▸ **What the exercise asks**
Write the data out again exactly, dropping any images it holds.

▸ **Working data**

#####

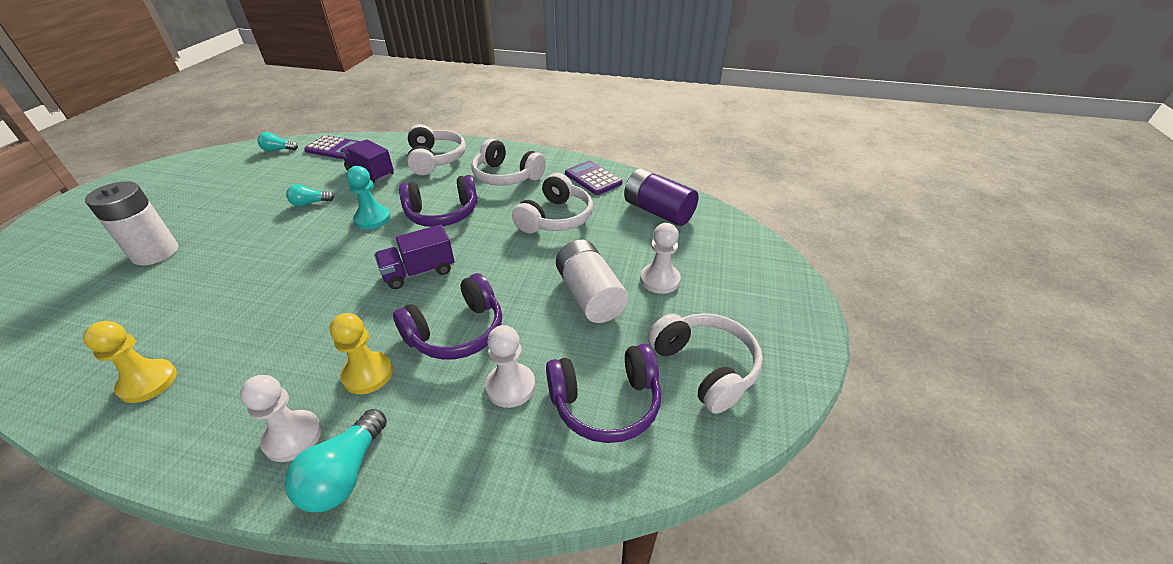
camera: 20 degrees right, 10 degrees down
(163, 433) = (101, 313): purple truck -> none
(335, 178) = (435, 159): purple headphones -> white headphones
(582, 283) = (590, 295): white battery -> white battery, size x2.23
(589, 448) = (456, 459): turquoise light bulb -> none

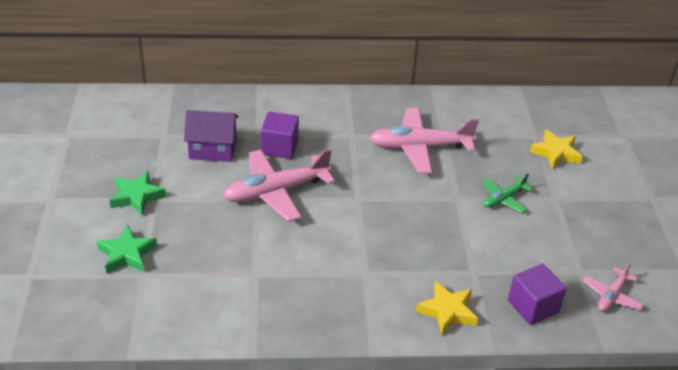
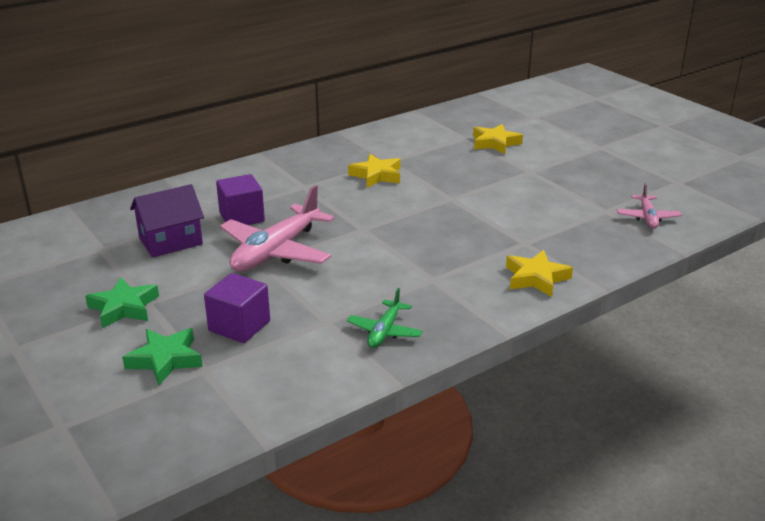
camera: 30 degrees left, 10 degrees down
(419, 147) = (376, 175): pink plane -> yellow star
(503, 199) = (489, 186): green plane -> green plane (384, 331)
(533, 306) = (599, 247): purple cube -> purple cube (239, 326)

#####

▸ **Result of this task**
camera: 20 degrees right, 10 degrees down
(163, 433) = (101, 313): purple truck -> none
(335, 178) = (435, 159): purple headphones -> white headphones
(582, 283) = (590, 295): white battery -> white battery, size x2.23
(589, 448) = (456, 459): turquoise light bulb -> none

camera: 30 degrees left, 10 degrees down
(419, 147) = (376, 175): pink plane -> yellow star
(503, 199) = (489, 186): green plane -> green plane (384, 331)
(533, 306) = (599, 247): purple cube -> purple cube (239, 326)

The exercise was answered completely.